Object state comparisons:
------------------------------------------------------------------------

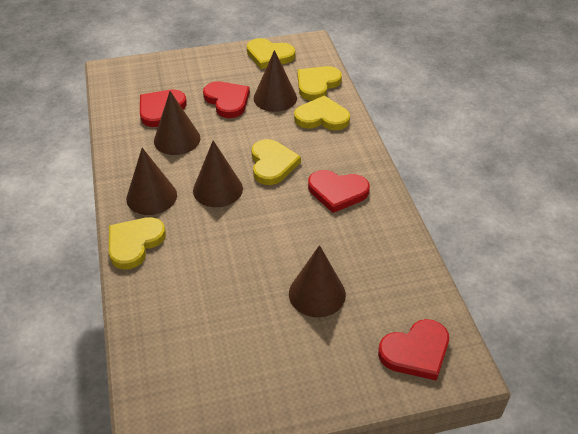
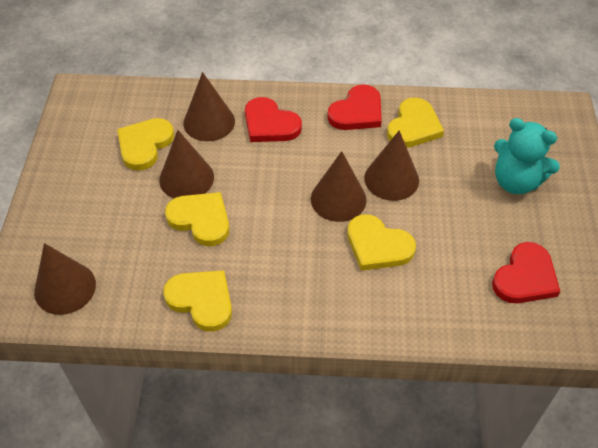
red heart: 4 -> 3
turquoise teddy bear: 0 -> 1

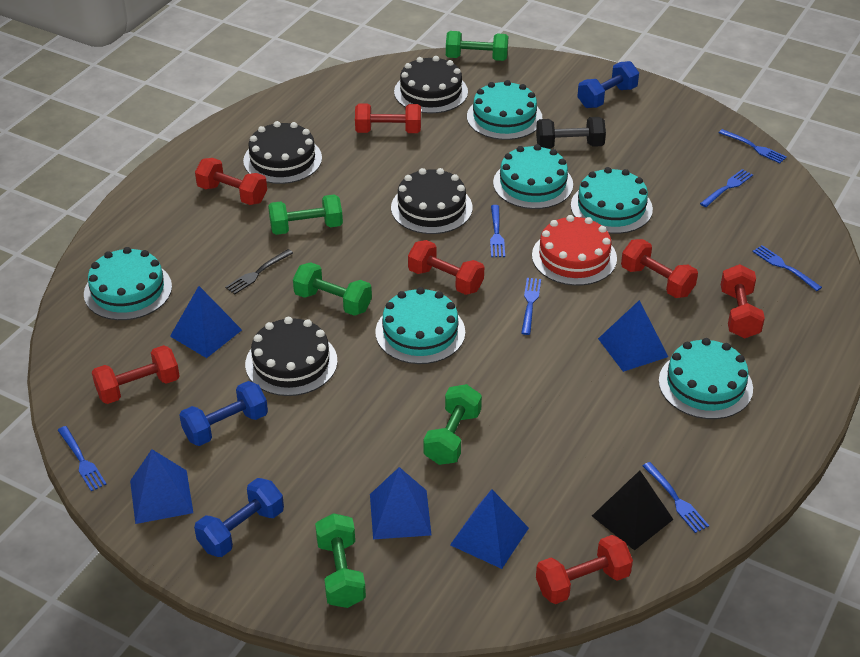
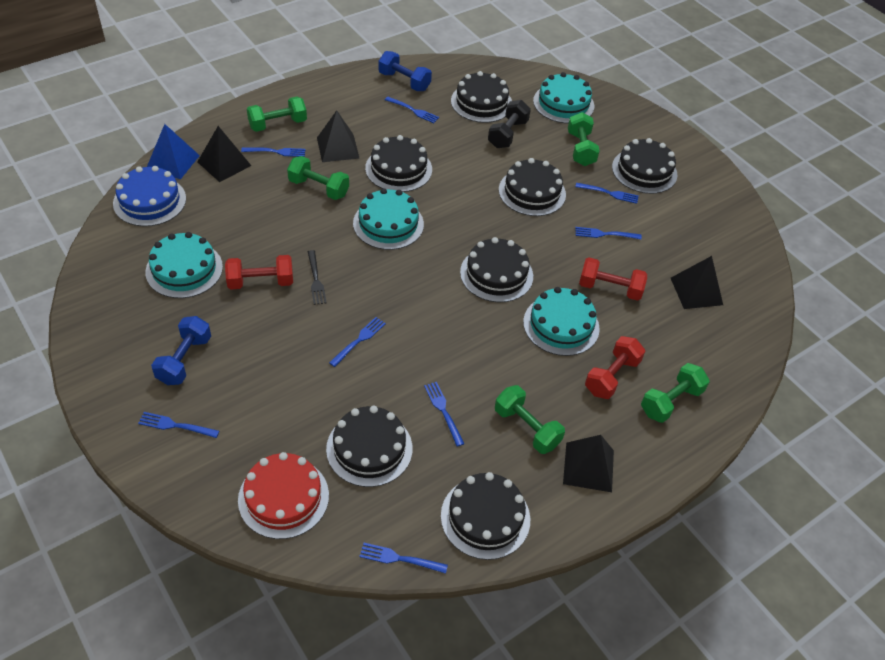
black cake: 4 -> 7
black pyramid: 1 -> 4
blue cake: 0 -> 1
blue dumbbell: 3 -> 2
blue fork: 7 -> 8
blue pyramid: 5 -> 1
red dumbbell: 7 -> 3
turquoise cake: 6 -> 4

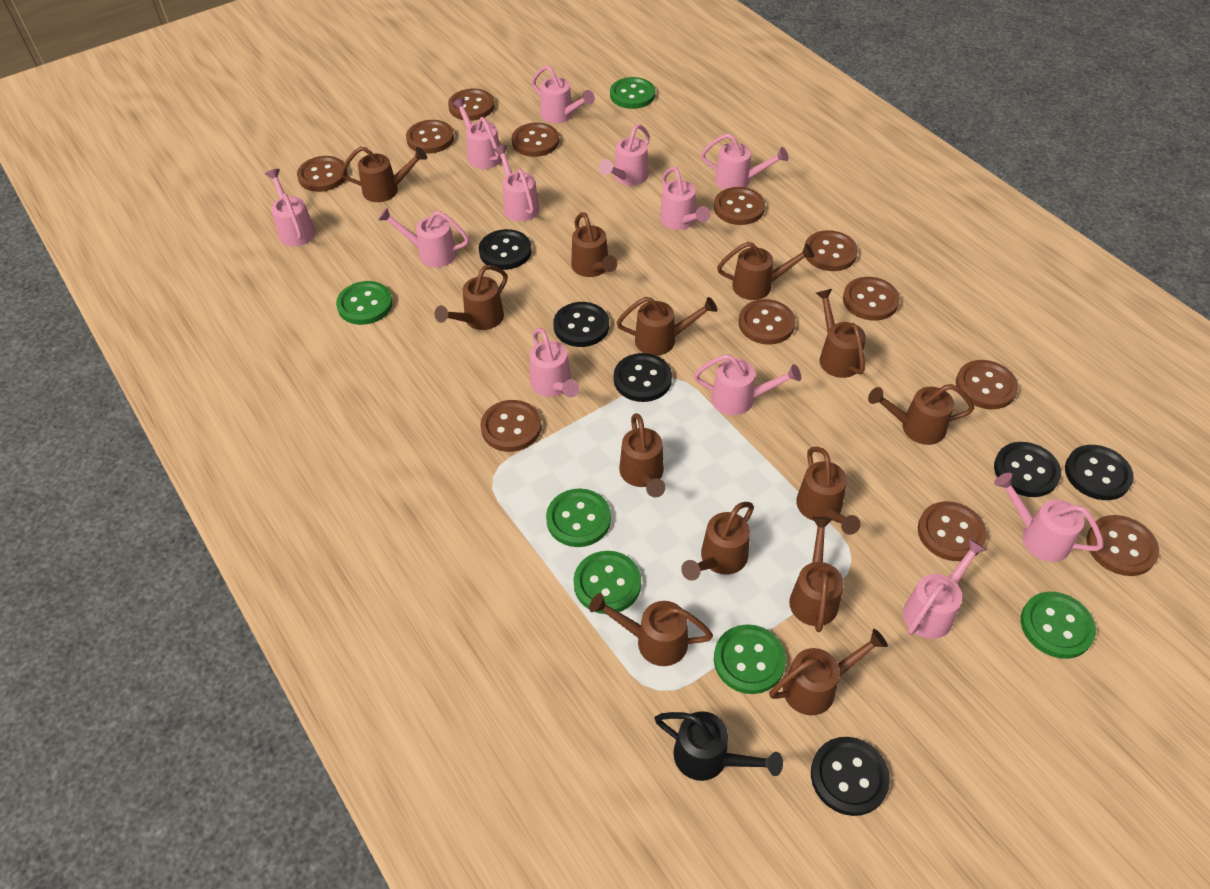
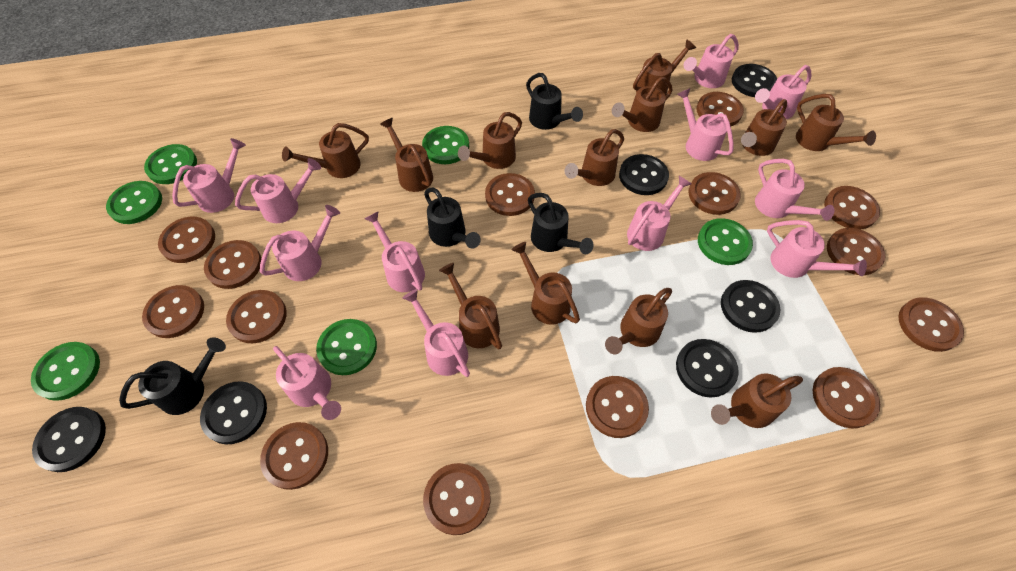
black watering can: 1 -> 4
brown button: 12 -> 14
brown watering can: 13 -> 12

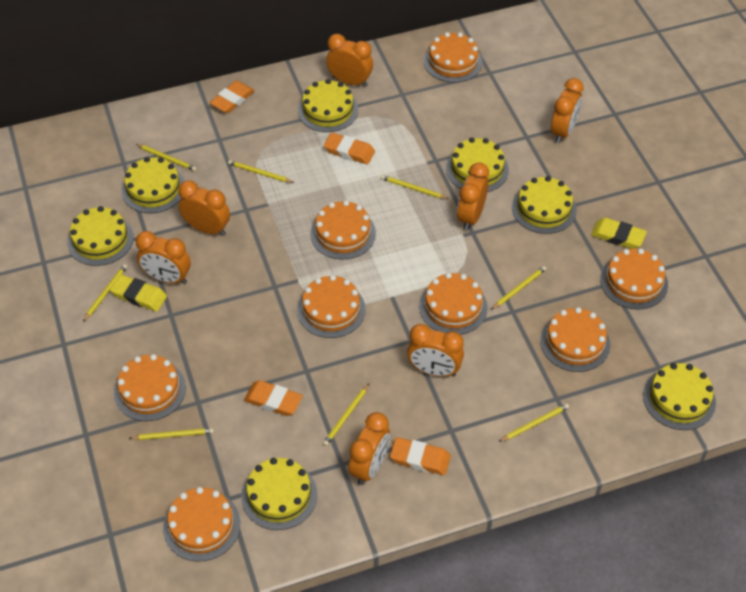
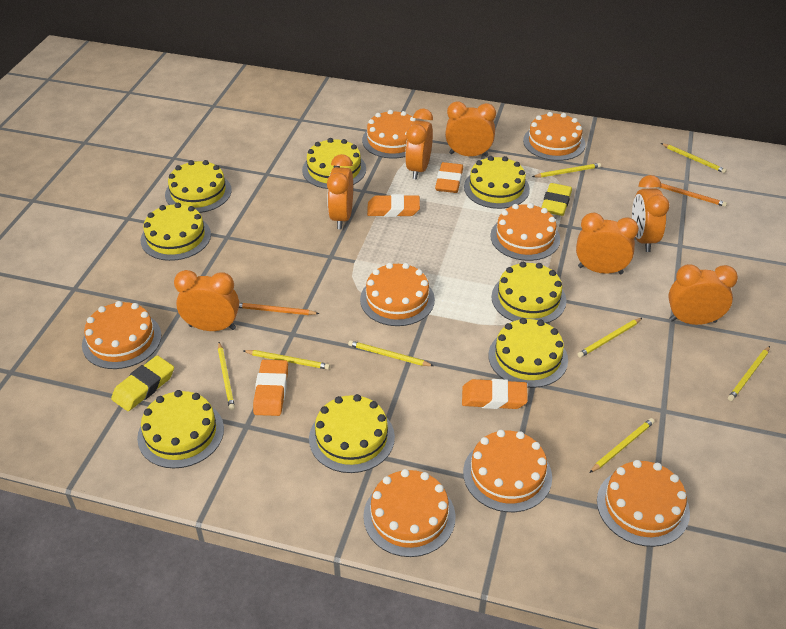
orange pencil: 0 -> 2
yellow cake: 7 -> 8

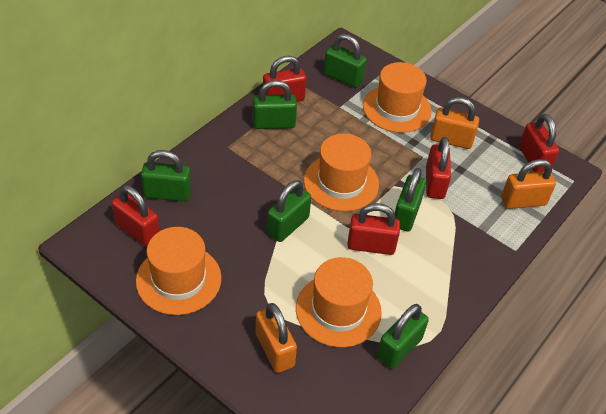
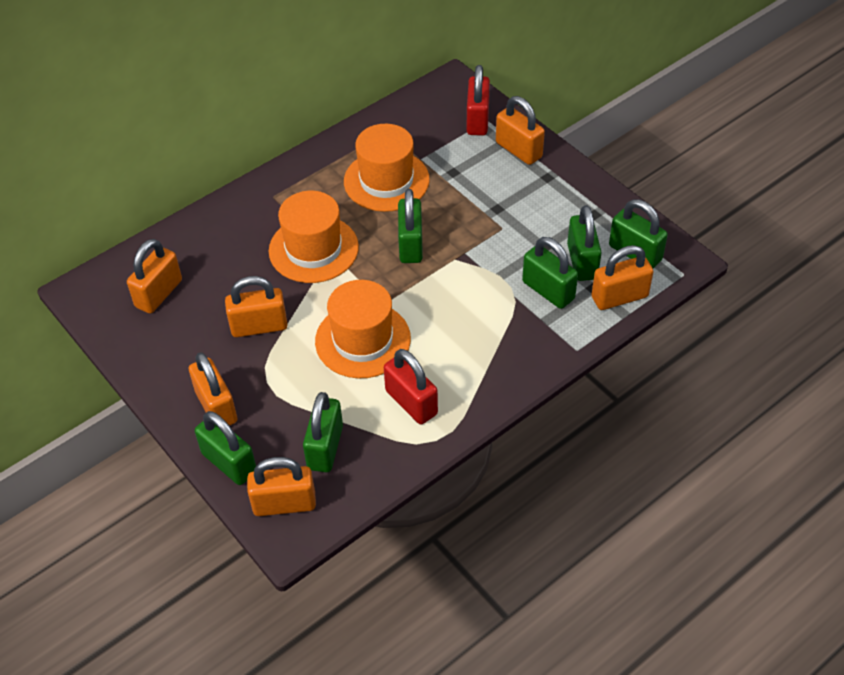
orange hat: 4 -> 3
orange padlock: 3 -> 6
red padlock: 5 -> 2

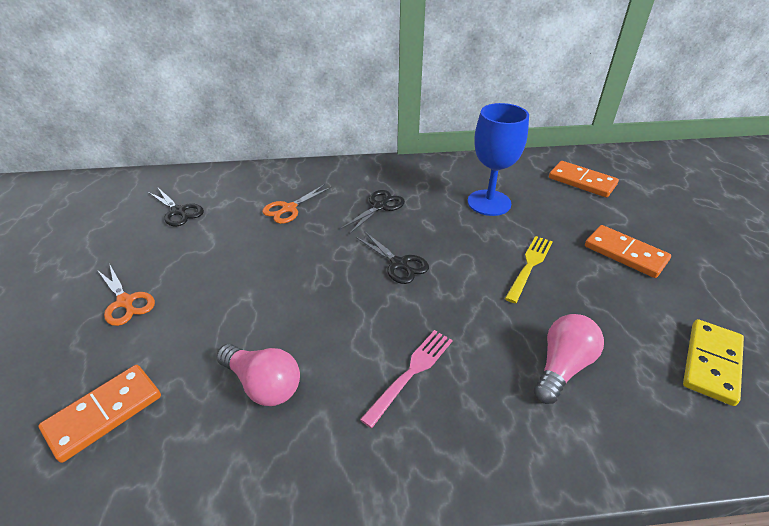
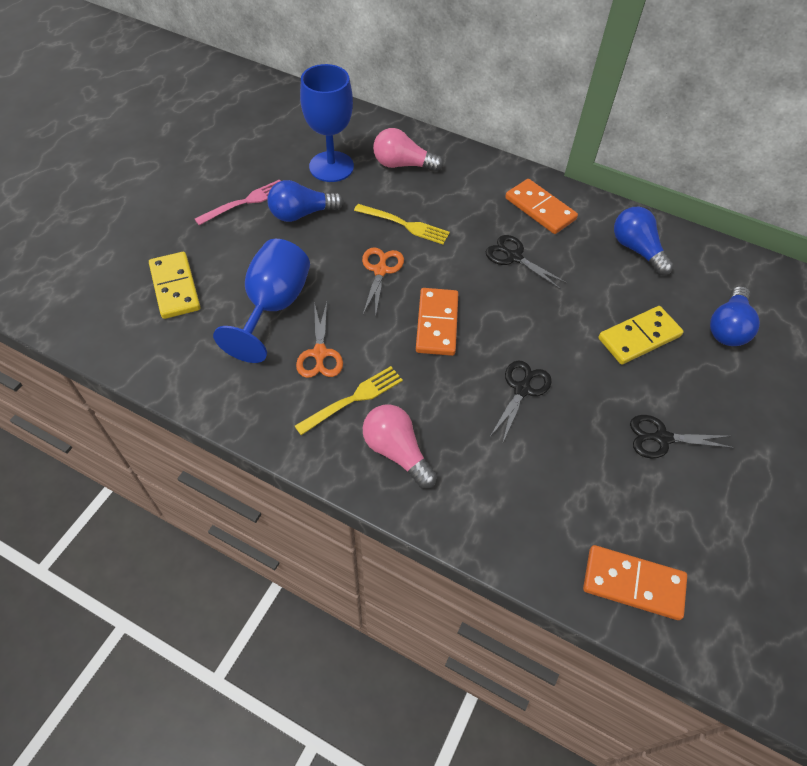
blue goblet: 1 -> 2
blue light bulb: 0 -> 3
yellow domino: 1 -> 2
yellow fork: 1 -> 2

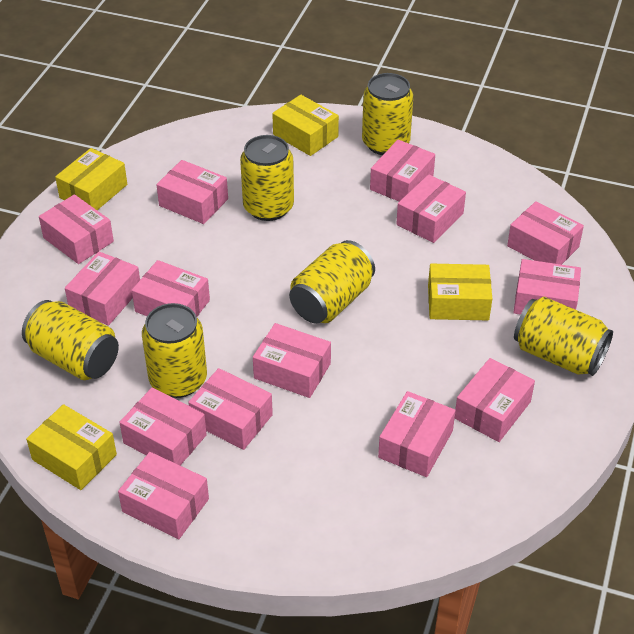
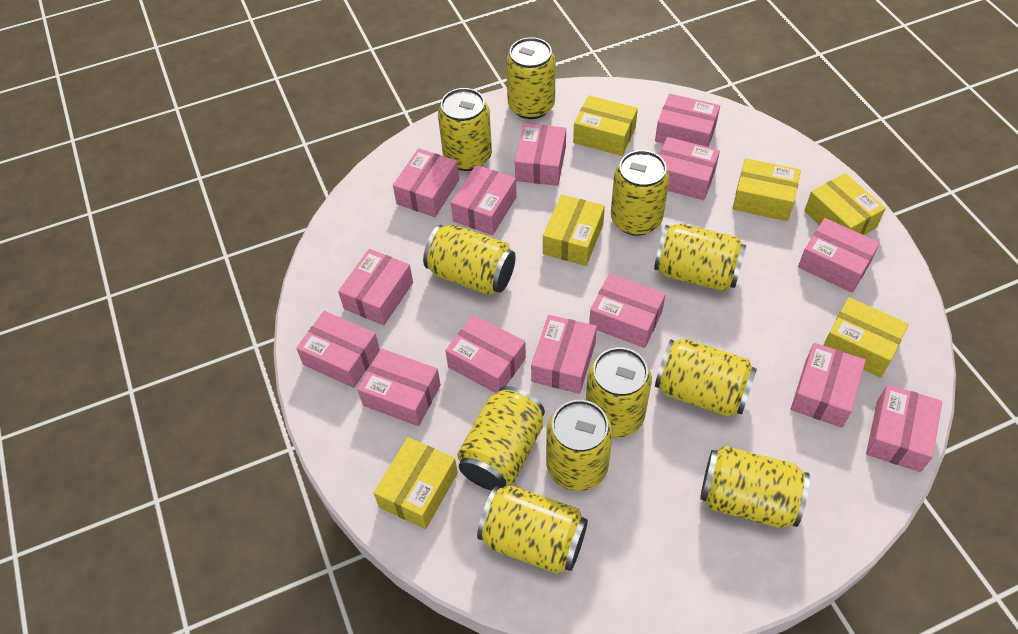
yellow box: 4 -> 6
yellow can: 6 -> 11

------------------------------------------------------------------------

- _Problem_:
Take the line containing "blue dumbbell: 3 -> 2" and every line after it up to the end of the data, and write them out exactly, without the pictures.

- _Answer to this task_:
blue dumbbell: 3 -> 2
blue fork: 7 -> 8
blue pyramid: 5 -> 1
red dumbbell: 7 -> 3
turquoise cake: 6 -> 4

black watering can: 1 -> 4
brown button: 12 -> 14
brown watering can: 13 -> 12

orange pencil: 0 -> 2
yellow cake: 7 -> 8

orange hat: 4 -> 3
orange padlock: 3 -> 6
red padlock: 5 -> 2

blue goblet: 1 -> 2
blue light bulb: 0 -> 3
yellow domino: 1 -> 2
yellow fork: 1 -> 2

yellow box: 4 -> 6
yellow can: 6 -> 11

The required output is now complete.